(Working data Opens)

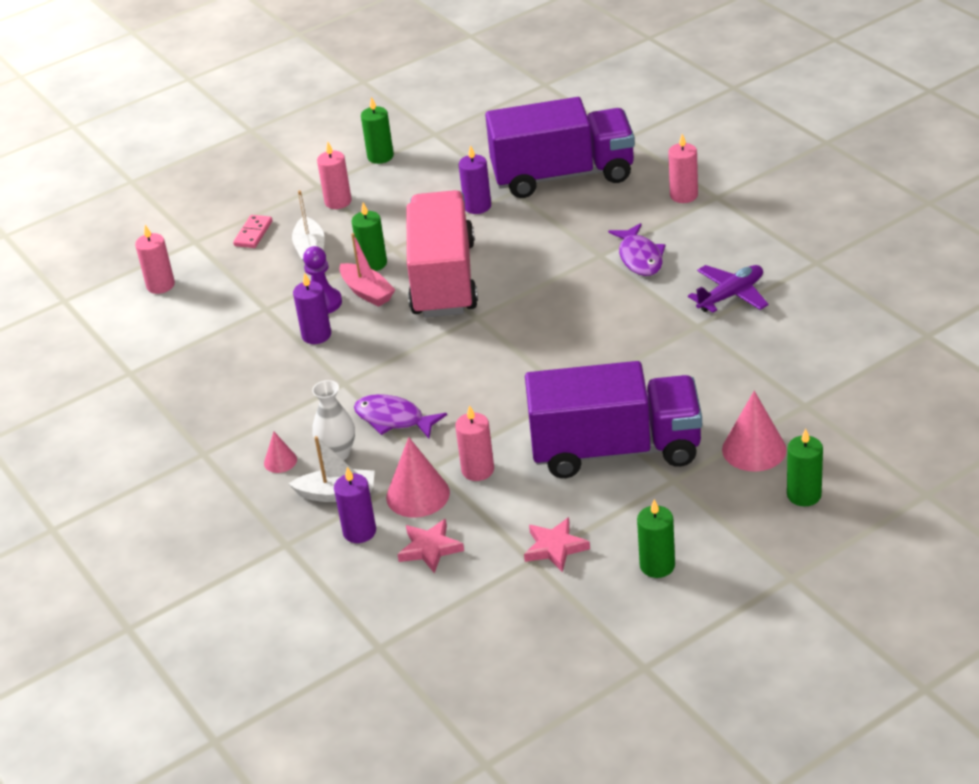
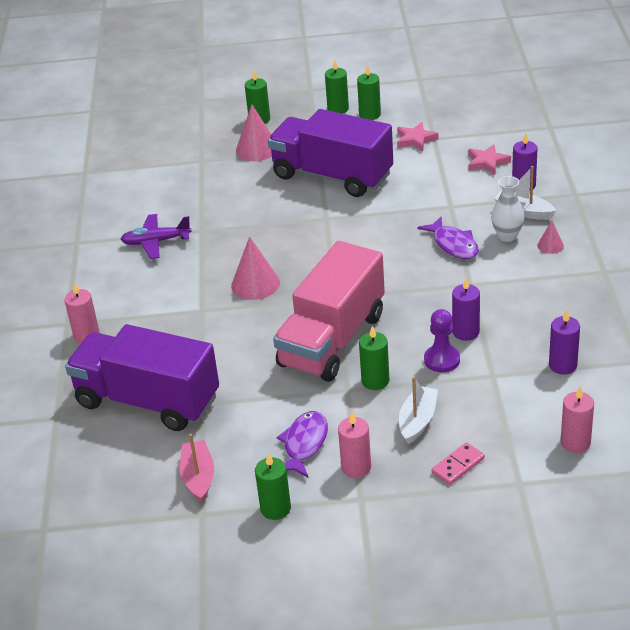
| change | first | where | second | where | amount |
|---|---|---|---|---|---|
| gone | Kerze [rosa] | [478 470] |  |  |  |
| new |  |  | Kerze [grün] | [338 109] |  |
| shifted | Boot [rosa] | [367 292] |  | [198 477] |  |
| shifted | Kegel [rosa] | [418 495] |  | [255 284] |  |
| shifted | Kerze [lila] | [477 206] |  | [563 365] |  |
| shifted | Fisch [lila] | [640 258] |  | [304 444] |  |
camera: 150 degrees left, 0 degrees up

(Working data Closes)

Your goal: Retype, without any change, the lines from the one containing "shifted | Boot" through the final line of the material above, and no others.

Your solution:
| shifted | Boot [rosa] | [367 292] |  | [198 477] |  |
| shifted | Kegel [rosa] | [418 495] |  | [255 284] |  |
| shifted | Kerze [lila] | [477 206] |  | [563 365] |  |
| shifted | Fisch [lila] | [640 258] |  | [304 444] |  |
camera: 150 degrees left, 0 degrees up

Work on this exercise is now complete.